EXERCISE DETAILS:
Beginning with the line that contains "U3 pin SW: VEXT -> N017", write out each remaining line of the records below exactly. Do not copy any picture.

RECORDS SHOWN:

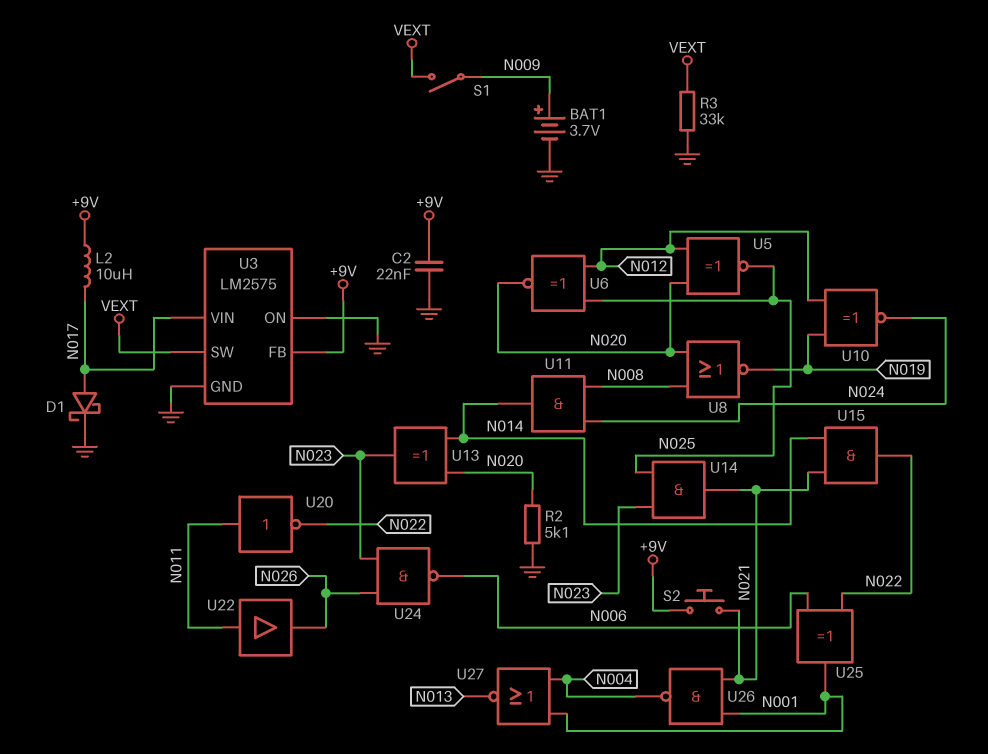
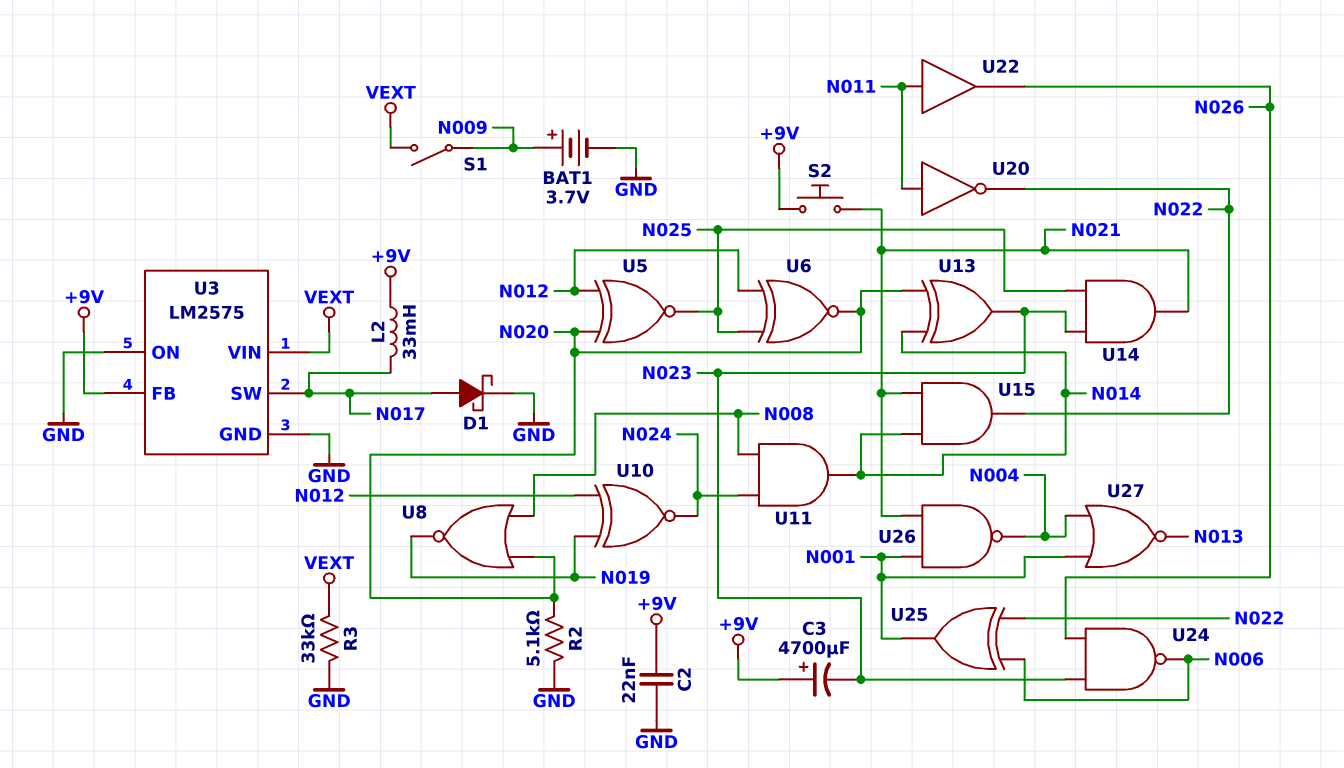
C3: none -> 4700uF (plus +9V, minus N023)
L2: 10uH (+9V, N017) -> 33mH (+9V, N017)
U3 pin SW: VEXT -> N017
U3 pin VIN: N017 -> VEXT

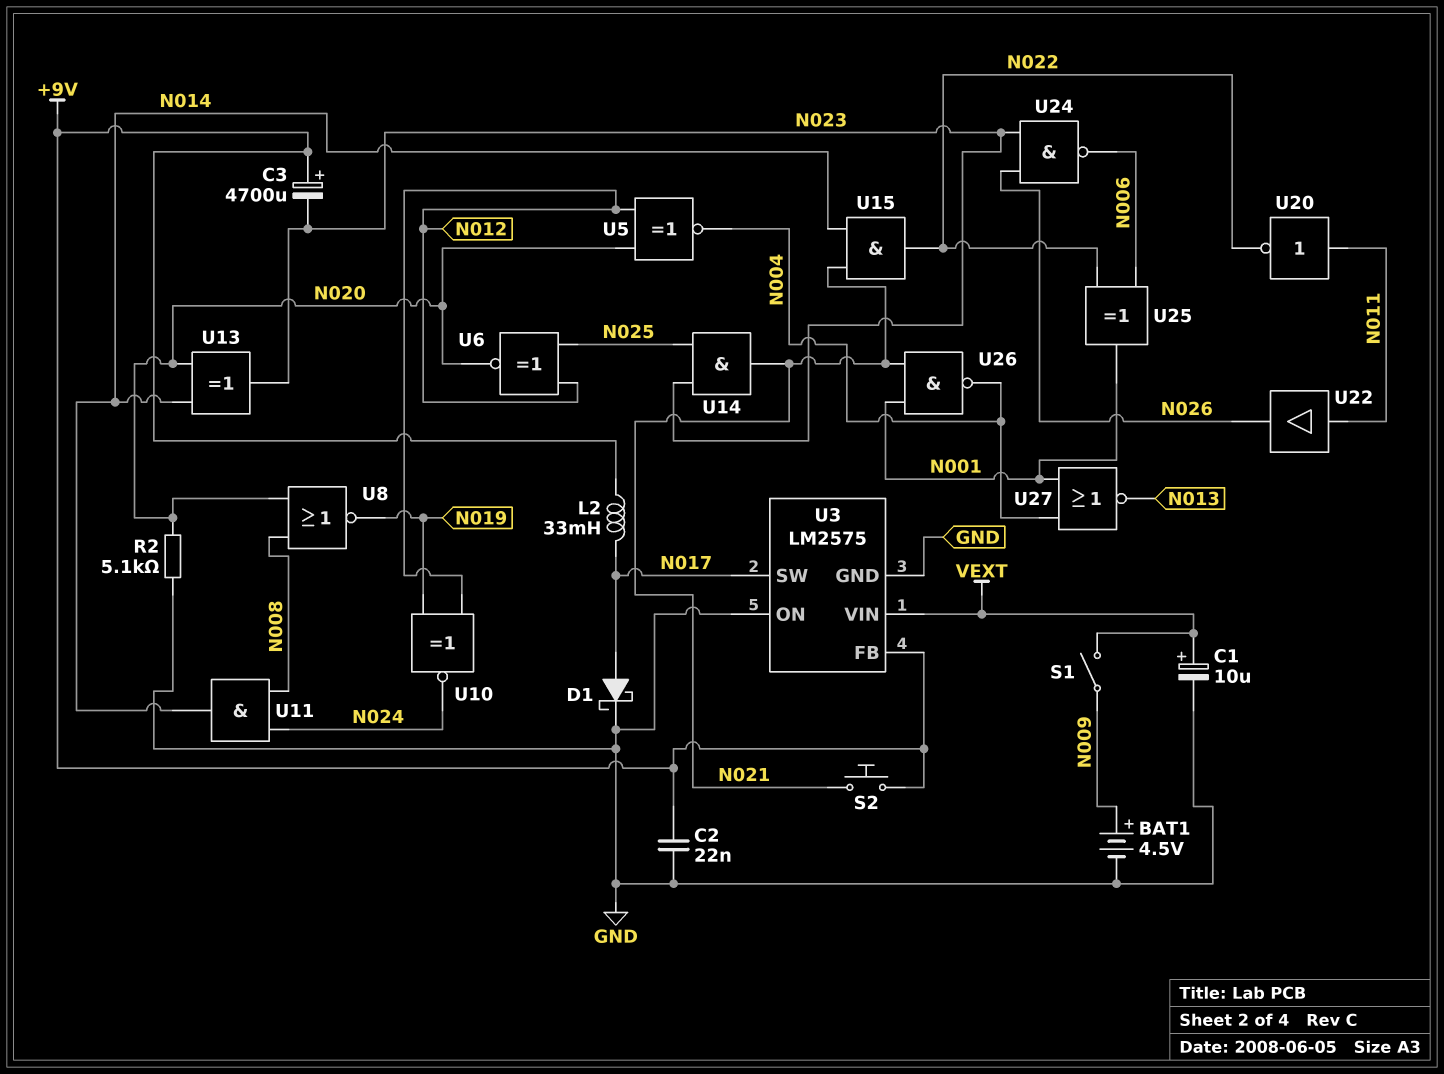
BAT1: 3.7V (plus N009, minus GND) -> 4.5V (plus N009, minus GND)
C1: none -> 10uF (plus VEXT, minus GND)
R3: 33k (GND, VEXT) -> none
U5: XNOR (in N012, in N020, out N025) -> XNOR (in N012, in N020, out N004)

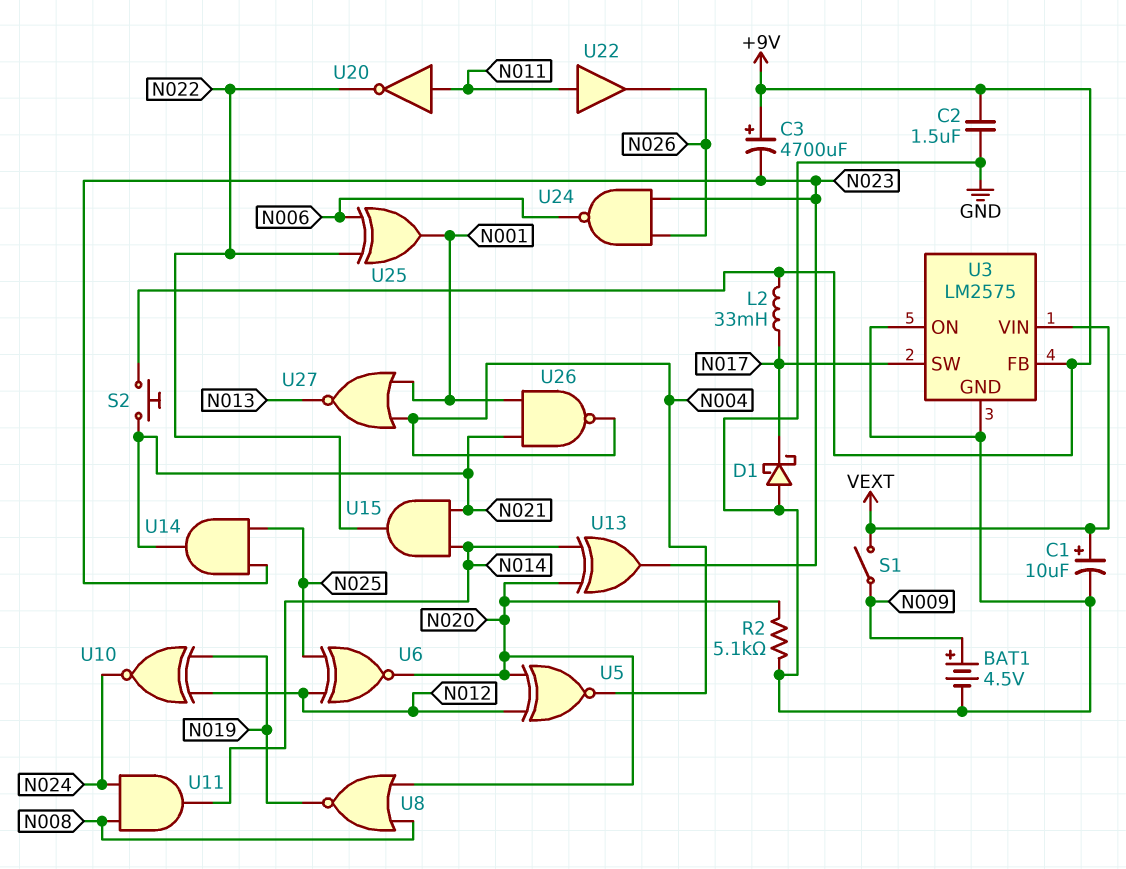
C2: 22nF (+9V, GND) -> 1.5uF (+9V, GND)
D1: schottky (A N017, K GND) -> schottky (A GND, K N017)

OUTPUT:
U3 pin SW: VEXT -> N017
U3 pin VIN: N017 -> VEXT

BAT1: 3.7V (plus N009, minus GND) -> 4.5V (plus N009, minus GND)
C1: none -> 10uF (plus VEXT, minus GND)
R3: 33k (GND, VEXT) -> none
U5: XNOR (in N012, in N020, out N025) -> XNOR (in N012, in N020, out N004)

C2: 22nF (+9V, GND) -> 1.5uF (+9V, GND)
D1: schottky (A N017, K GND) -> schottky (A GND, K N017)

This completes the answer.